---- DATA UNDER STUDY

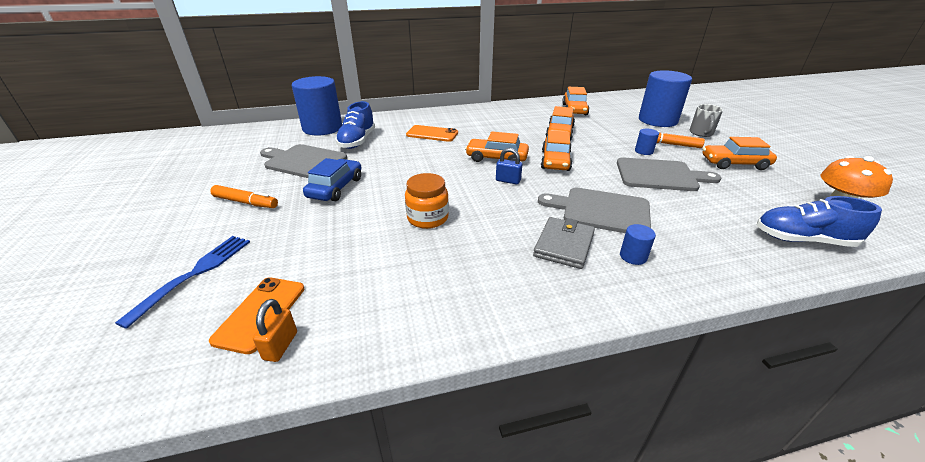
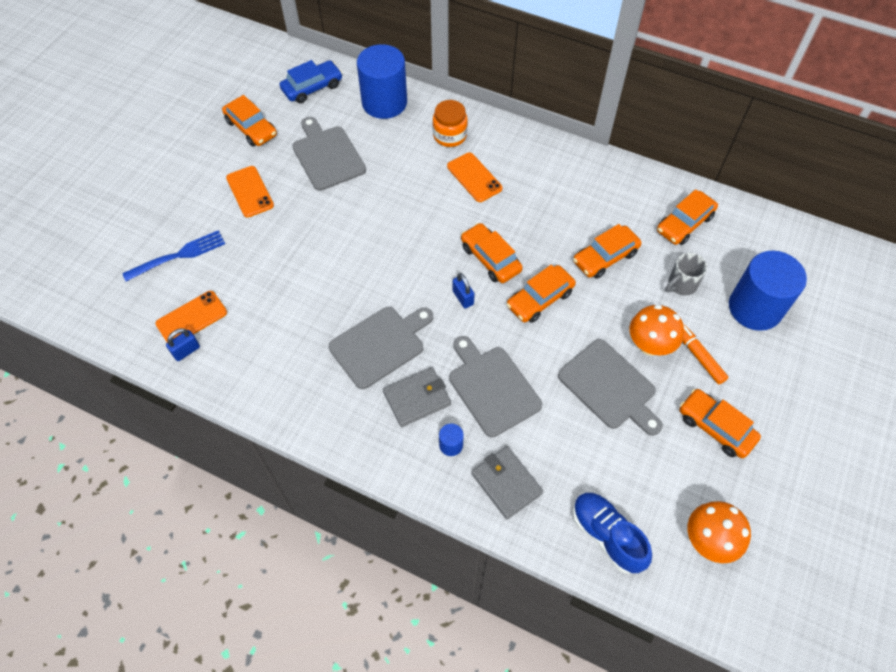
camera: 40 degrees right, 25 degrees up
orange marker [210,185,278,208] -> orange phone [226,166,274,217]
orange padlock [253,299,297,362] -> blue padlock [166,328,200,361]
blue car [303,158,361,201] -> blue car moved to [280,60,342,103]
blue shoe [335,101,375,149] -> none
orange jar [405,173,449,229] -> orange jar moved to [432,100,468,147]
blue cylinder [635,129,659,155] -> orange mushroom [630,305,684,356]
grey mug [690,104,723,137] -> grey mug moved to [665,253,707,296]
none -> orange car [222,95,277,146]
none -> grey cutting board [328,307,433,389]
none -> grey wallet [471,446,543,519]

--------

== REQUIRED ACTION ==
Look through the records for the word "blue". Every line that has it should be copied.

== SOLUTION TO THE PROBLEM ==
orange padlock [253,299,297,362] -> blue padlock [166,328,200,361]
blue car [303,158,361,201] -> blue car moved to [280,60,342,103]
blue shoe [335,101,375,149] -> none
blue cylinder [635,129,659,155] -> orange mushroom [630,305,684,356]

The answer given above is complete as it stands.